START Supplied records

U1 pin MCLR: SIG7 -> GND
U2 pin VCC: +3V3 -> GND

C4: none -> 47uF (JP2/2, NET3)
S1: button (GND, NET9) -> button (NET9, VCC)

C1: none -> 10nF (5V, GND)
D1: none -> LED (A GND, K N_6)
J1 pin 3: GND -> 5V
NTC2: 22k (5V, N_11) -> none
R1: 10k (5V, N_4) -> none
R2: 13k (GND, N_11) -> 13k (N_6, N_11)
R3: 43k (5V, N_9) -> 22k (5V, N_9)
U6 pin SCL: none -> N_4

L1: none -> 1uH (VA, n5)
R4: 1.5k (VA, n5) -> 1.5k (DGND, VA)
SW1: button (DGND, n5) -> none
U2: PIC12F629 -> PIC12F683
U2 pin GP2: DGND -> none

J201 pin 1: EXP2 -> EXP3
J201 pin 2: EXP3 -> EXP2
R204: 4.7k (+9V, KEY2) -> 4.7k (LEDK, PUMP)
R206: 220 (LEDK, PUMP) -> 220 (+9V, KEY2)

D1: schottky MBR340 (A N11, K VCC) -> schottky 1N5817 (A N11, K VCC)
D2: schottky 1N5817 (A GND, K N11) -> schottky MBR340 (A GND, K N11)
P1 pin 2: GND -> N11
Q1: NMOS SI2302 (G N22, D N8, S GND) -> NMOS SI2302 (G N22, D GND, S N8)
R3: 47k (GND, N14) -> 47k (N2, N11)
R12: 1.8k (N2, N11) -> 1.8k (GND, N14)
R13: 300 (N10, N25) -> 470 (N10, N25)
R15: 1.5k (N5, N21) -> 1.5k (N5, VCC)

END Supplied records

From the records above, pull out each line that has "none".

C4: none -> 47uF (JP2/2, NET3)
C1: none -> 10nF (5V, GND)
D1: none -> LED (A GND, K N_6)
NTC2: 22k (5V, N_11) -> none
R1: 10k (5V, N_4) -> none
U6 pin SCL: none -> N_4
L1: none -> 1uH (VA, n5)
SW1: button (DGND, n5) -> none
U2 pin GP2: DGND -> none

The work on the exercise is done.